── RECORD EXCERPTS ──
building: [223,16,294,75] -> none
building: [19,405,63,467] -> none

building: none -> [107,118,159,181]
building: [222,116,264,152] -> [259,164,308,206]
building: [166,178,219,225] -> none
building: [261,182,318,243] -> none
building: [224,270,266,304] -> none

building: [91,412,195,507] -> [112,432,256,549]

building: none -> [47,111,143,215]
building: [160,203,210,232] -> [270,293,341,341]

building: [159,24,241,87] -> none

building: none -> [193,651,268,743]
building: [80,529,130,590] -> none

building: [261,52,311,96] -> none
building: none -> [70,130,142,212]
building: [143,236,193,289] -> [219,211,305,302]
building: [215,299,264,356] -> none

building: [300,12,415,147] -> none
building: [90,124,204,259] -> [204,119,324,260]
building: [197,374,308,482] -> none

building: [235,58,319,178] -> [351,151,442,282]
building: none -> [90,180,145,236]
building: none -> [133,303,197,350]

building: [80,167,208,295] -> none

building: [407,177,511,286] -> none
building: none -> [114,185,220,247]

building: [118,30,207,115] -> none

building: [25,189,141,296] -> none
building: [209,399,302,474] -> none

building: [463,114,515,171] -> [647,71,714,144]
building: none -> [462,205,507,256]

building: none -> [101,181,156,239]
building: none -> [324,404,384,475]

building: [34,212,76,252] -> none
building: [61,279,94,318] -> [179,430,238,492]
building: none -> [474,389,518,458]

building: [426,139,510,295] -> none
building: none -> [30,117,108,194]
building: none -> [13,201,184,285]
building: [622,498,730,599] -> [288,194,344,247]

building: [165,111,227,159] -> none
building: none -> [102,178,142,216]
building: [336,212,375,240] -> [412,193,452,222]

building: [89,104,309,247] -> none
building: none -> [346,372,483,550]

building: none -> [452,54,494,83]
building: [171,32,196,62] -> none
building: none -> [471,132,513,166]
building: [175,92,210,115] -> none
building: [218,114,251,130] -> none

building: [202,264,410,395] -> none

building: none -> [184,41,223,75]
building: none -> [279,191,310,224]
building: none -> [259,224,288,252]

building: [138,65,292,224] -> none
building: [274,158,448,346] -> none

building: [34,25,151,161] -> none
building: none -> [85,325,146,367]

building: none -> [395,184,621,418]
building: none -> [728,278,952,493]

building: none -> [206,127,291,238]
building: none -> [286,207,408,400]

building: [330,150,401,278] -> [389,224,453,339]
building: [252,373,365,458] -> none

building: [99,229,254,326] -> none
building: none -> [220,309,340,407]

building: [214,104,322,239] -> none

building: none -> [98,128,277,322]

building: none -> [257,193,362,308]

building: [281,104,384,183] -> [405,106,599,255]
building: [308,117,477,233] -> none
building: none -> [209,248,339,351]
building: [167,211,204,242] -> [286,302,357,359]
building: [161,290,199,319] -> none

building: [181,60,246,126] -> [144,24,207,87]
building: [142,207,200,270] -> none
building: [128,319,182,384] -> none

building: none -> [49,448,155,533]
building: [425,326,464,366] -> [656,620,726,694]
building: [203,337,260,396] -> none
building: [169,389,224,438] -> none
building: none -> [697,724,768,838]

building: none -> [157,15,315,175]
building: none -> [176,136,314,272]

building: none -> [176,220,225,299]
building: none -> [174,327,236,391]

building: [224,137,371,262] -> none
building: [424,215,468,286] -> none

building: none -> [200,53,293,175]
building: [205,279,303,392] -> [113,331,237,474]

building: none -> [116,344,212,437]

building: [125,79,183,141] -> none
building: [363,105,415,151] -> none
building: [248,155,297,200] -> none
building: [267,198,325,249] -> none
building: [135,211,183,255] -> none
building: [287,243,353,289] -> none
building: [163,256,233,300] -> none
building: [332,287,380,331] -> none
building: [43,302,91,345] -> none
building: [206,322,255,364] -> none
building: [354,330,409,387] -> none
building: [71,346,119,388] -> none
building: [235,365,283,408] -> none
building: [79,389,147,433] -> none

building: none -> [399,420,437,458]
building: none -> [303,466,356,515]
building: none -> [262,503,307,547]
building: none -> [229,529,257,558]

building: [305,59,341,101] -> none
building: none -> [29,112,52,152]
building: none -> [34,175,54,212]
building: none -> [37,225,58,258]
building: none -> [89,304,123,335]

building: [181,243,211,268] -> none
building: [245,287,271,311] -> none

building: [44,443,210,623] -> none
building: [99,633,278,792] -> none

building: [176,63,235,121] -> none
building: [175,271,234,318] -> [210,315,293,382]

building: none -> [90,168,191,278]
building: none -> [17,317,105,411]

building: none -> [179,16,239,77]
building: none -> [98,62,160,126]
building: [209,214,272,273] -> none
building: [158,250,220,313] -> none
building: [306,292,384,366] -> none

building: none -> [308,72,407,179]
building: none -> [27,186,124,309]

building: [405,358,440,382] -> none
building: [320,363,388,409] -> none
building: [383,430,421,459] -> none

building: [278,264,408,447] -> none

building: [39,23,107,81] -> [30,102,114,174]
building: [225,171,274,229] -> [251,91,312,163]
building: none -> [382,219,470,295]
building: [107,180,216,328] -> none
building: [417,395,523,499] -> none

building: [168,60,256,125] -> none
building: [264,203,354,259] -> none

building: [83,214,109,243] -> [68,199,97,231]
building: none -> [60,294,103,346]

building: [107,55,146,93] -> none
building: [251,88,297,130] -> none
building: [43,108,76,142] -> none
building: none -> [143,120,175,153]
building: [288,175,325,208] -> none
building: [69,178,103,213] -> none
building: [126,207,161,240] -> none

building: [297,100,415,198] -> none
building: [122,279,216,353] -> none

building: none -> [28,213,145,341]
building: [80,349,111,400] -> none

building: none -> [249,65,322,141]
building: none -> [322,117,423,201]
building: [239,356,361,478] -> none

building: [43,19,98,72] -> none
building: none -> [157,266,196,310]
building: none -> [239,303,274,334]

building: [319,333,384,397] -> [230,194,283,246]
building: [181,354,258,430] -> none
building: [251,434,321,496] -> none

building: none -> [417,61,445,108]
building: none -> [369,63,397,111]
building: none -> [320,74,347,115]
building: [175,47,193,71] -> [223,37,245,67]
───
GOAL OF THE EXERCISE
Going back to the entries above, set down exactly the lines that begin at the one with "building: none -> [257,193,362,308]" and end at the one with "building: [181,60,246,126] -> [144,24,207,87]", both included, and nothing else.

EXPECTED ANSWER
building: none -> [257,193,362,308]

building: [281,104,384,183] -> [405,106,599,255]
building: [308,117,477,233] -> none
building: none -> [209,248,339,351]
building: [167,211,204,242] -> [286,302,357,359]
building: [161,290,199,319] -> none

building: [181,60,246,126] -> [144,24,207,87]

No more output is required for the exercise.